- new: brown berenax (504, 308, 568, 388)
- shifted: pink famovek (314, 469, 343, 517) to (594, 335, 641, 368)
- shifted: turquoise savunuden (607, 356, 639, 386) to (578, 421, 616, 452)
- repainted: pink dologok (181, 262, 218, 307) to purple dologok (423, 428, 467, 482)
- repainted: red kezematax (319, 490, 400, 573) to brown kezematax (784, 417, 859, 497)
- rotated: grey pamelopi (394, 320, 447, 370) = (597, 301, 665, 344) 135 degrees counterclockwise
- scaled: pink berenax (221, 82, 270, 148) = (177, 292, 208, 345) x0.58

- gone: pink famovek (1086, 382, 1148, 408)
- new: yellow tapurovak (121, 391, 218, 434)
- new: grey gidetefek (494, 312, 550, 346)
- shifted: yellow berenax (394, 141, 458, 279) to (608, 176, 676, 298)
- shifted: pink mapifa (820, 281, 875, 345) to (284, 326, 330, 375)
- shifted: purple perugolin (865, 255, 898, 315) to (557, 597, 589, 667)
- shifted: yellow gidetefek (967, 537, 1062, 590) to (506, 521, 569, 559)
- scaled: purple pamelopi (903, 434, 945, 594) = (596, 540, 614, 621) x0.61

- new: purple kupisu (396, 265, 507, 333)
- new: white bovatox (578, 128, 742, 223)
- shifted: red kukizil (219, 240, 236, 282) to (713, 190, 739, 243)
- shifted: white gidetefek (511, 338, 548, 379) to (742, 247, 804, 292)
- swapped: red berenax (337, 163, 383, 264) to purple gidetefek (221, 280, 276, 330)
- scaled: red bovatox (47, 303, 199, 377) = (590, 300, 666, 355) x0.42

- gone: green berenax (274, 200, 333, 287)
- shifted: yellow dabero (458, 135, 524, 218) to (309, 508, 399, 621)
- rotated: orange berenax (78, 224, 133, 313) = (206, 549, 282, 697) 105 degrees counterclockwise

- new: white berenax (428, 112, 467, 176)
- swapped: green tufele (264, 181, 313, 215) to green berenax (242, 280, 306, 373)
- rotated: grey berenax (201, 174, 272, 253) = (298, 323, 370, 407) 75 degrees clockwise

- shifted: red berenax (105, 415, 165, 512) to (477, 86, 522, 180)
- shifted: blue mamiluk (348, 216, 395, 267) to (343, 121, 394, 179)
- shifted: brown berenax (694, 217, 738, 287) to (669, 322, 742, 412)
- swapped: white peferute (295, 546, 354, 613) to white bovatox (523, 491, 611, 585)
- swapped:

........

## EXERCISE GOAL
In the listing above, locate the line with "- repainted: red" and the line with "- rotated: grey pamelopi", then extract exactly those lines and every line between them, and nothing more.

## OUTPUT FOR THIS TASK
- repainted: red kezematax (319, 490, 400, 573) to brown kezematax (784, 417, 859, 497)
- rotated: grey pamelopi (394, 320, 447, 370) = (597, 301, 665, 344) 135 degrees counterclockwise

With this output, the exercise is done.